* How to complete this task
Exact repetition, please: start with the line where "gray star: (111, 64) -> (193, 98), moved" appears and stop after the final line of the records.

▽

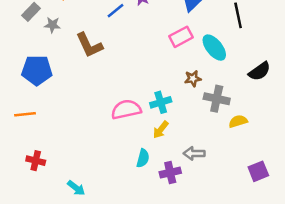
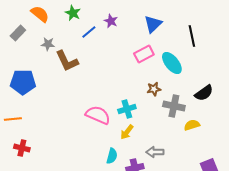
gray star: (52, 25) -> (48, 44), moved
black semicircle: (260, 71) -> (204, 93), moved
pink semicircle: (126, 109) -> (98, 115), turned 35
red cross: (36, 161) -> (22, 148), moved

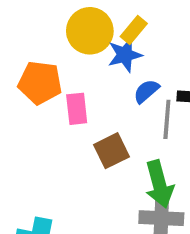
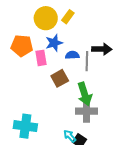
blue star: (125, 55) -> (54, 43), moved
blue semicircle: (146, 91) -> (72, 55), moved, turned 40

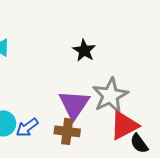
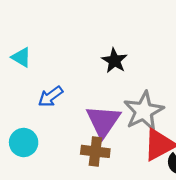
blue arrow: (27, 127) -> (50, 96), moved

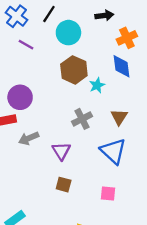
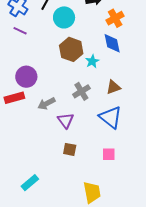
purple line: (26, 45) -> (20, 31), moved
brown triangle: (119, 117) -> (113, 87), turned 42
gray arrow: (29, 138) -> (46, 104), moved

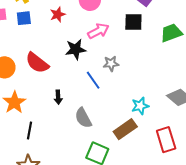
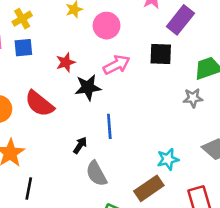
red star: (58, 14) -> (66, 62), moved
gray star: (111, 64) -> (193, 98), moved
blue line: (93, 80) -> (109, 126), turned 30
black arrow: (58, 97) -> (80, 145), moved, turned -144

△

* Result for this task
gray star: (111, 64) -> (193, 98), moved
blue line: (93, 80) -> (109, 126), turned 30
black arrow: (58, 97) -> (80, 145), moved, turned -144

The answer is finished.